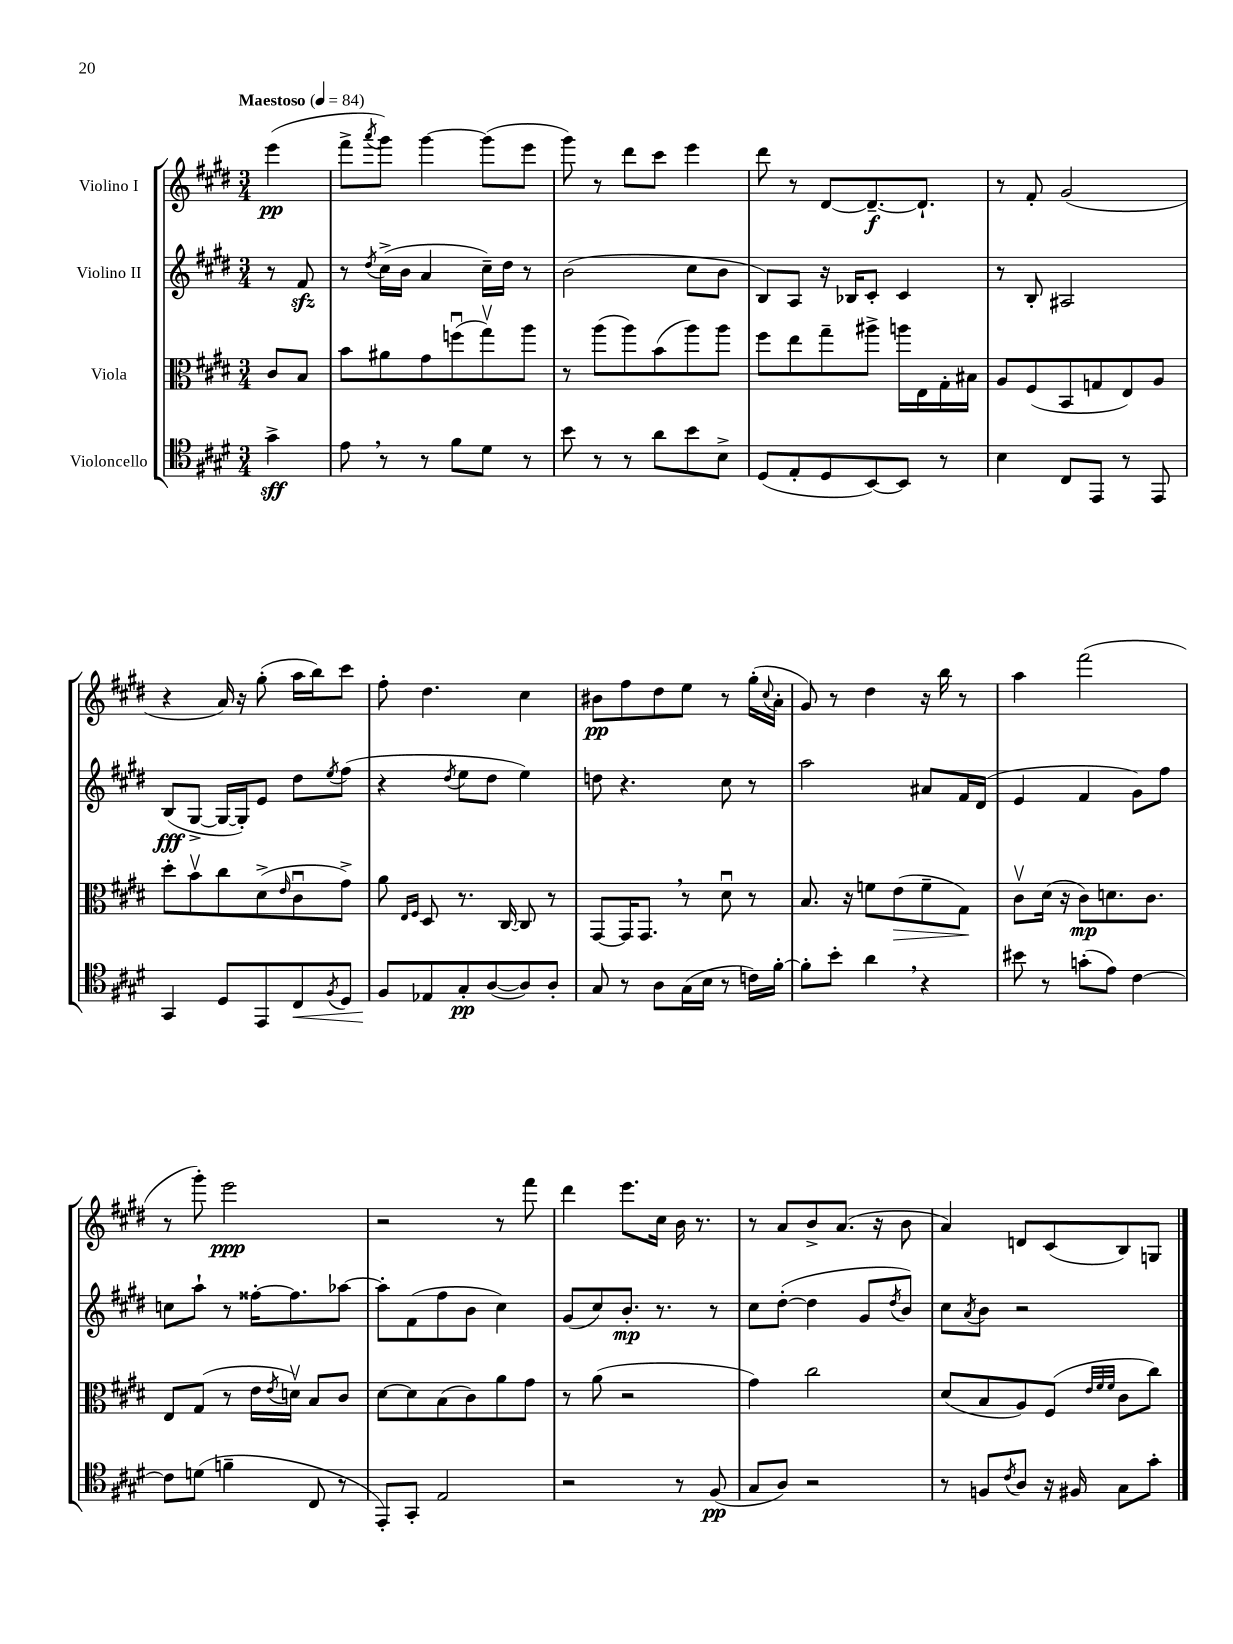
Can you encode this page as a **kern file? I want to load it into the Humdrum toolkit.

**kern	**kern	**kern	**kern
*staff4	*staff3	*staff2	*staff1
*clefC4	*clefC3	*clefG2	*clefG2
*k[f#c#g#d#]	*k[f#c#g#d#]	*k[f#c#g#d#]	*k[f#c#g#d#]
*M3/4	*M3/4	*M3/4	*M3/4
*MM84	*MM84	*MM84	*MM84
4g#^	8c#	8r	(4eee
.	8B	8f#	.
=	=	=	=
8e	8b	8r	8fff#^
.	.	8qdd#	8qaaa
8r	8a#	(16cc#^	8ggg#)
.	.	16b	.
8r	8g#	4a	[4ggg#
8f#	(8ffu	.	.
8d#	8gg#v)	16cc#~)	(8ggg#]
.	.	16dd#	.
8r	8aa	8r	8eee
=	=	=	=
8b	8r	(2b	8ggg#)
8r	(8aa	.	8r
8r	8aa)	.	8ddd#
8a	(8b	.	8ccc#
8b	8aa)	8cc#	4eee
8B^	8aa	8b	.
=	=	=	=
(8D#	8ff#	8B)	8ddd#
8E'	8ee	8A	8r
8D#	8gg#~	16r	[8d#
.	.	16B-	.
[8BB)	8aa#^	8c#'	8.d#~_
8BB]	16aa	4c#	.
.	16E	.	8.d#`]
8r	16G#'	.	.
.	16B#	.	.
=	=	=	=
4B	8A	8r	8r
.	(8F#	8B'	8f#'
8C#	8BB	2A#	(2g#
8EE	8G	.	.
8r	8E)	.	.
8EE	8A	.	.
=	=	=	=
4GG#	8dd#'	(8B	4r
.	8bv	[8G#^	.
8D#	8cc#	16G#_	16a)
.	.	16G#'])	16r
8EE	(8d#^	8e	(8gg#'
.	16qqe	.	.
8C#	8c#u	8dd#	16aa
.	.	.	16bb)
8qF#	.	8qee	.
8D#	8g#^)	(8ff#	8ccc#
=	=	=	=
8F#	8a	4r	8ff#'
.	16qqE	.	.
.	16qqF#	.	.
8E-	8D#	.	4.dd#
.	.	8qdd#	.
8G#'	8.r	8ee	.
([8A	.	8dd#	.
.	[16C#	.	.
8A])	8C#]	4ee)	4cc#
8A'	8r	.	.
=	=	=	=
8G#	[8GG#	8dd	8b#
8r	16GG#]	4.r	8ff#
.	8.GG#	.	.
8A	.	.	8dd#
(16G#	8r	.	8ee
16B	.	.	.
8r	8d#u	8cc#	8r
16c)	8r	8r	(16gg#'
.	.	.	8qqcc#
[16f#'	.	.	16a'
=	=	=	=
8f#']	8.B	2aa	8g#)
8b'	.	.	8r
.	16r	.	.
4a	8f	.	4dd#
.	(8e	.	.
4r	8f~	8a#	16r
.	.	.	16bb
.	8G#)	16f#	8r
.	.	(16d#	.
=	=	=	=
8b#	8c#v	4e	4aa
8r	(16d#	.	.
.	16r	.	.
(8g'	8c#)	4f#	(2fff#
8e)	8.d	.	.
[4c#	.	8g#)	.
.	8.c#	.	.
.	.	8ff#	.
=	=	=	=
8c#]	8E	8cc	8r
(8d	(8G#	8aa`	8ggg#')
4f~	8r	8r	2eee
.	16e	[16ff##'	.
.	8qe	.	.
.	16dv)	8.ff##]	.
8C#	8B	.	.
8r	8c#	[8aa-	.
=	=	=	=
8EE')	[8d#	8aa-']	2r
8GG#'	8d#]	(8f#	.
2E	(8B	8ff#	.
.	8c#)	8b	.
.	8a	4cc#)	8r
.	8g#	.	8fff#
=	=	=	=
2r	8r	(8g#	4ddd#
.	(8a	8cc#)	.
.	2r	8.b'	8.eee
.	.	8.r	16cc#
8r	.	.	16b
.	.	.	8.r
(8F#	.	8r	.
=	=	=	=
8G#	4g#)	8cc#	8r
8A)	.	([8dd#'	8a
2r	2cc#	4dd#]	8b^
.	.	.	(8.a
.	.	8g#	.
.	.	.	16r
.	.	8qdd#	.
.	.	8b)	8b
=	=	=	=
8r	(8d#	8cc#	4a)
.	.	8qa	.
8F	8B	8b	.
8qc#	.	.	.
8A	8A)	2r	8d
16r	(8F#	.	(8c#
16F#	.	.	.
.	32qqe	.	.
.	32qqf#	.	.
.	32qqf#	.	.
8G#	8c#	.	8B)
8g#'	8cc#)	.	8G
==	==	==	==
*-	*-	*-	*-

_ _ _ _

Find each line of the records that contains the string "kern", and copy those lines in order.

=== REPLY ===
Can you encode this page as a **kern file? I want to load it into the Humdrum toolkit.
**kern	**kern	**kern	**kern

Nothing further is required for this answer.